Top of Stored data
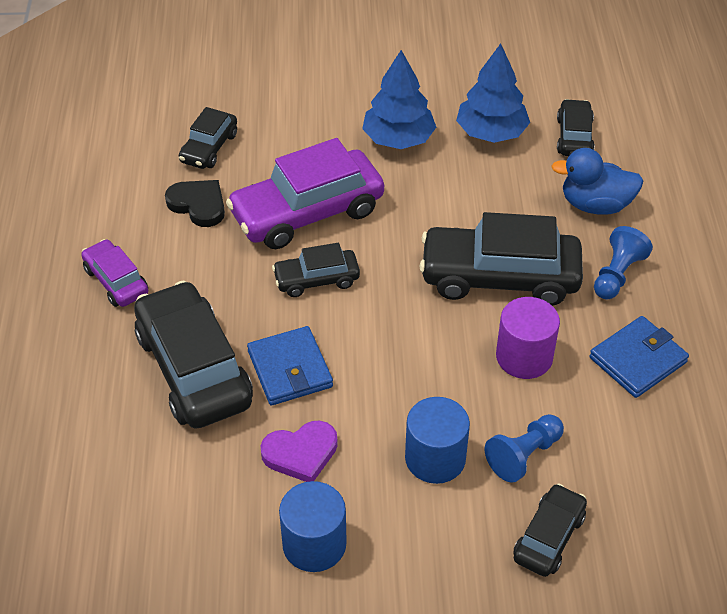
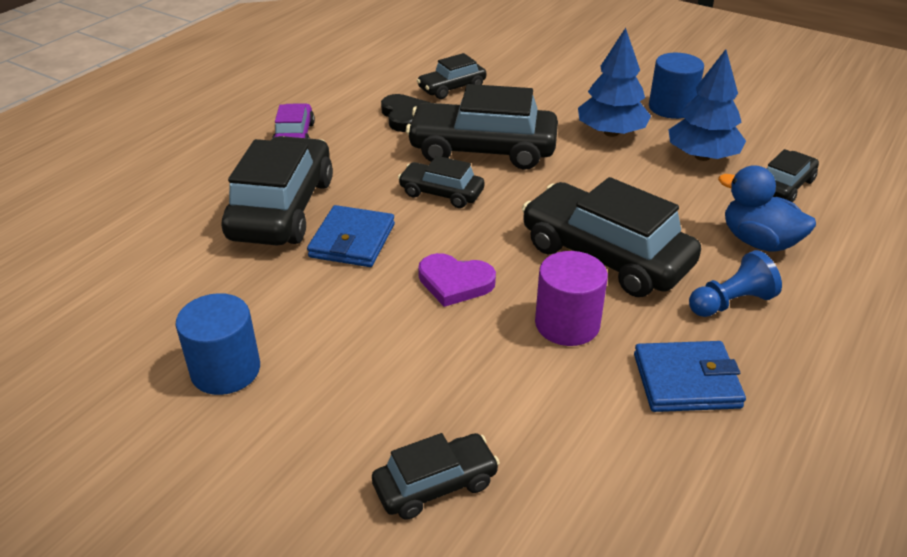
camera: 35 degrees right, 10 degrees down
(301, 453) = (293, 300): purple heart -> purple heart (455, 282)
(307, 212) = (482, 150): purple car -> black car
(435, 458) = (399, 361): blue cylinder -> blue cylinder (671, 108)
(524, 455) = (484, 401): blue pawn -> none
Bottom of Stored data
- _Task directions_
Starting at the line that contains "(435, 458) = (399, 361): blue", print every line through the end of the listing, word for word. Leave out all the rest.

- _Solved exercise_
(435, 458) = (399, 361): blue cylinder -> blue cylinder (671, 108)
(524, 455) = (484, 401): blue pawn -> none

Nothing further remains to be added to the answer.